[Object state comparisons]
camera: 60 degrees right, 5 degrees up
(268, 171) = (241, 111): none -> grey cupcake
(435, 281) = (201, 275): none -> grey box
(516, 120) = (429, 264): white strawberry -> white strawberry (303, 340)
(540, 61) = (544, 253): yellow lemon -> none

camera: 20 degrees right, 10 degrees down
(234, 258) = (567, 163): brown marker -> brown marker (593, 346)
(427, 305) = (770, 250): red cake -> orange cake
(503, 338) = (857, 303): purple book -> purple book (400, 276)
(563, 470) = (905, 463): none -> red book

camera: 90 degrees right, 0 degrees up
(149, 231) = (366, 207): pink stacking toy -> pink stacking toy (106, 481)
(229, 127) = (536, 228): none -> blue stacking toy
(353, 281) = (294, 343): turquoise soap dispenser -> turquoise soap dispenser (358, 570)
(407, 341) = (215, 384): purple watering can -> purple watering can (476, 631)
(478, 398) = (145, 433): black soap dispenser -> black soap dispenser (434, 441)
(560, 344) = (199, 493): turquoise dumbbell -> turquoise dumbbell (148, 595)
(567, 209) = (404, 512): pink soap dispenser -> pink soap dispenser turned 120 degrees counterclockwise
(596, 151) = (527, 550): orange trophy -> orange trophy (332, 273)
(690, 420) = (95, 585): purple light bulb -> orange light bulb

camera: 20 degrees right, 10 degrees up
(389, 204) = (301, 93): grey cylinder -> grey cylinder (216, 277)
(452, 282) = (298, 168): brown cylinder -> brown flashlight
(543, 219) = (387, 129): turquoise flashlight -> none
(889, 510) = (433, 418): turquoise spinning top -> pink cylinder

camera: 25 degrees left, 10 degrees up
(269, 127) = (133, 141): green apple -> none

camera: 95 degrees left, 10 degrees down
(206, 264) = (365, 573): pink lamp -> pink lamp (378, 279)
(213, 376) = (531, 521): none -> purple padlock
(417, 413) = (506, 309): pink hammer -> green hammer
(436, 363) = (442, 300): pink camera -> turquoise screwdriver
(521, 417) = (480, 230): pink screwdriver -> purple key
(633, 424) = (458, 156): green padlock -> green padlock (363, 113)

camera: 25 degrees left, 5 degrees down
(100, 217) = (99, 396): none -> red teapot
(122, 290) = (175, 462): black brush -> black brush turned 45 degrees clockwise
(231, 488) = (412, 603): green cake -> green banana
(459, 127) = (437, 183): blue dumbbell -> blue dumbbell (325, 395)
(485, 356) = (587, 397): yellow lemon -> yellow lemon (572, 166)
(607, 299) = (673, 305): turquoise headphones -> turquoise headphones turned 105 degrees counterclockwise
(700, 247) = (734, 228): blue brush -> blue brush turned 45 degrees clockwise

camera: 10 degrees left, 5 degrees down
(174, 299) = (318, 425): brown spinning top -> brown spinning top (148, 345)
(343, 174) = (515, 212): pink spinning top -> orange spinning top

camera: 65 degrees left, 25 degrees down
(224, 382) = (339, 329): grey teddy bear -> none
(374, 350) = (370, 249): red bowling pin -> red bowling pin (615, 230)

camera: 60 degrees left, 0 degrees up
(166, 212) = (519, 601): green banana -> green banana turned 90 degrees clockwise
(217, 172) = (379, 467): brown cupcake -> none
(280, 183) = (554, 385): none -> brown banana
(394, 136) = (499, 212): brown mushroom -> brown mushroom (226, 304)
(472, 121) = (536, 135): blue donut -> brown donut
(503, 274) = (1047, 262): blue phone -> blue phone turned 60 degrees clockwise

Your assignment
The full data, transcribed without change, is the expected answer.

Exercise result
camera: 60 degrees right, 5 degrees up
(268, 171) = (241, 111): none -> grey cupcake
(435, 281) = (201, 275): none -> grey box
(516, 120) = (429, 264): white strawberry -> white strawberry (303, 340)
(540, 61) = (544, 253): yellow lemon -> none

camera: 20 degrees right, 10 degrees down
(234, 258) = (567, 163): brown marker -> brown marker (593, 346)
(427, 305) = (770, 250): red cake -> orange cake
(503, 338) = (857, 303): purple book -> purple book (400, 276)
(563, 470) = (905, 463): none -> red book

camera: 90 degrees right, 0 degrees up
(149, 231) = (366, 207): pink stacking toy -> pink stacking toy (106, 481)
(229, 127) = (536, 228): none -> blue stacking toy
(353, 281) = (294, 343): turquoise soap dispenser -> turquoise soap dispenser (358, 570)
(407, 341) = (215, 384): purple watering can -> purple watering can (476, 631)
(478, 398) = (145, 433): black soap dispenser -> black soap dispenser (434, 441)
(560, 344) = (199, 493): turquoise dumbbell -> turquoise dumbbell (148, 595)
(567, 209) = (404, 512): pink soap dispenser -> pink soap dispenser turned 120 degrees counterclockwise
(596, 151) = (527, 550): orange trophy -> orange trophy (332, 273)
(690, 420) = (95, 585): purple light bulb -> orange light bulb

camera: 20 degrees right, 10 degrees up
(389, 204) = (301, 93): grey cylinder -> grey cylinder (216, 277)
(452, 282) = (298, 168): brown cylinder -> brown flashlight
(543, 219) = (387, 129): turquoise flashlight -> none
(889, 510) = (433, 418): turquoise spinning top -> pink cylinder

camera: 25 degrees left, 10 degrees up
(269, 127) = (133, 141): green apple -> none

camera: 95 degrees left, 10 degrees down
(206, 264) = (365, 573): pink lamp -> pink lamp (378, 279)
(213, 376) = (531, 521): none -> purple padlock
(417, 413) = (506, 309): pink hammer -> green hammer
(436, 363) = (442, 300): pink camera -> turquoise screwdriver
(521, 417) = (480, 230): pink screwdriver -> purple key
(633, 424) = (458, 156): green padlock -> green padlock (363, 113)

camera: 25 degrees left, 5 degrees down
(100, 217) = (99, 396): none -> red teapot
(122, 290) = (175, 462): black brush -> black brush turned 45 degrees clockwise
(231, 488) = (412, 603): green cake -> green banana
(459, 127) = (437, 183): blue dumbbell -> blue dumbbell (325, 395)
(485, 356) = (587, 397): yellow lemon -> yellow lemon (572, 166)
(607, 299) = (673, 305): turquoise headphones -> turquoise headphones turned 105 degrees counterclockwise
(700, 247) = (734, 228): blue brush -> blue brush turned 45 degrees clockwise

camera: 10 degrees left, 5 degrees down
(174, 299) = (318, 425): brown spinning top -> brown spinning top (148, 345)
(343, 174) = (515, 212): pink spinning top -> orange spinning top

camera: 65 degrees left, 25 degrees down
(224, 382) = (339, 329): grey teddy bear -> none
(374, 350) = (370, 249): red bowling pin -> red bowling pin (615, 230)

camera: 60 degrees left, 0 degrees up
(166, 212) = (519, 601): green banana -> green banana turned 90 degrees clockwise
(217, 172) = (379, 467): brown cupcake -> none
(280, 183) = (554, 385): none -> brown banana
(394, 136) = (499, 212): brown mushroom -> brown mushroom (226, 304)
(472, 121) = (536, 135): blue donut -> brown donut
(503, 274) = (1047, 262): blue phone -> blue phone turned 60 degrees clockwise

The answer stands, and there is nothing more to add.